> **Coordinate-based object records**
*** Block opens ***

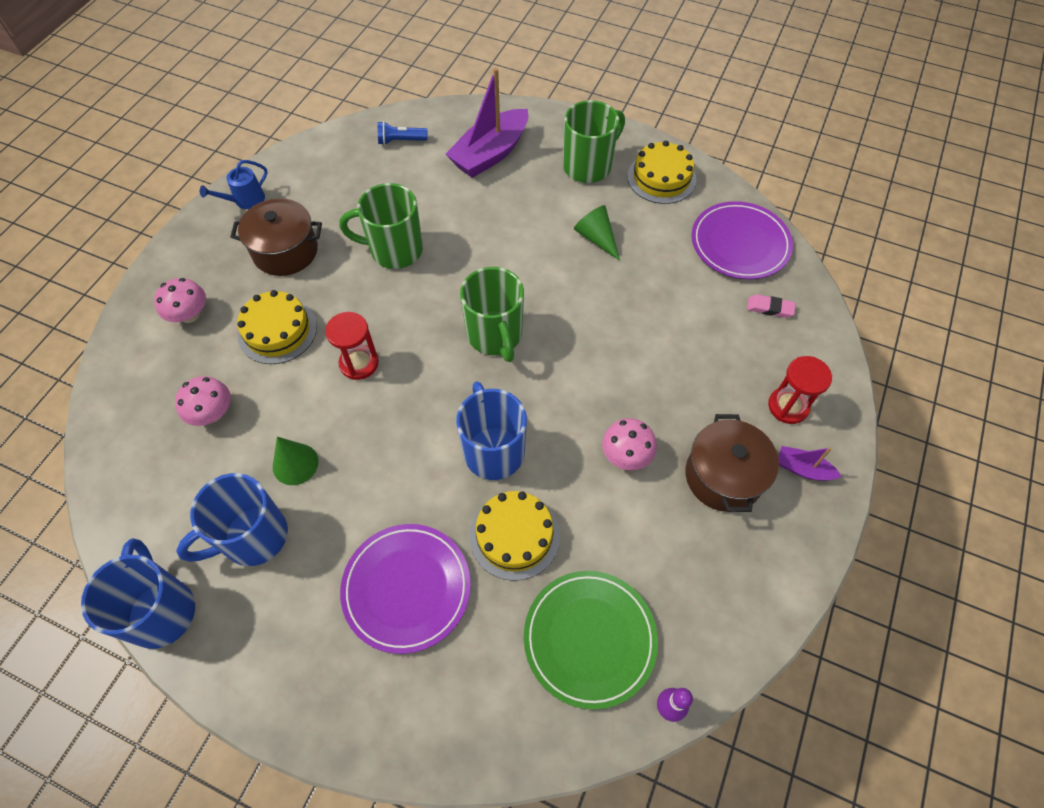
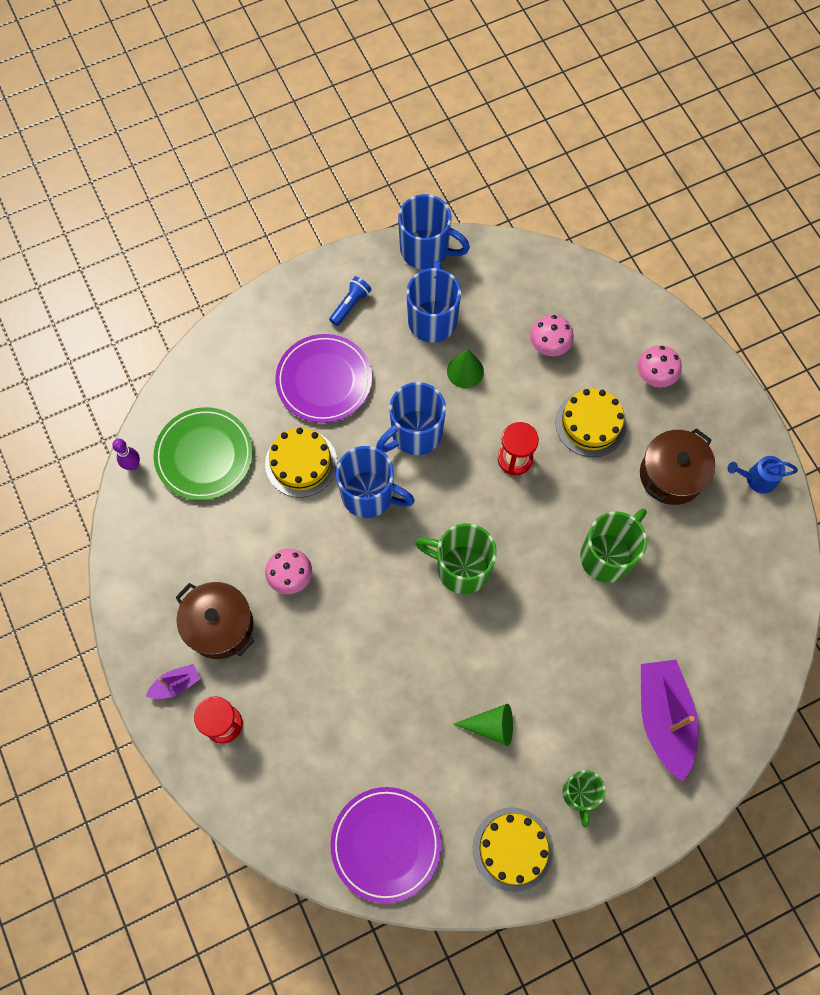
camera: 130 degrees right, 10 degrees up
blue watering can [200,160,268,209] -> blue watering can turned 90 degrees counterclockwise [728,456,798,494]
blue flashlight [377,121,428,145] -> blue flashlight moved to [329,276,372,326]
green mug [563,100,625,183] -> green mug [562,770,605,828], size x0.62
pink eraser [747,294,796,318] -> none
none -> blue mug [376,382,446,455]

*** Block closes ***

> **ASSIGNMENT**
The answer is the line holding "blue watering can [200,160,268,209]" and all the lines after it through the end of the records, repeated exactly.

> **RESPONSE TO THE EXERCISE**
blue watering can [200,160,268,209] -> blue watering can turned 90 degrees counterclockwise [728,456,798,494]
blue flashlight [377,121,428,145] -> blue flashlight moved to [329,276,372,326]
green mug [563,100,625,183] -> green mug [562,770,605,828], size x0.62
pink eraser [747,294,796,318] -> none
none -> blue mug [376,382,446,455]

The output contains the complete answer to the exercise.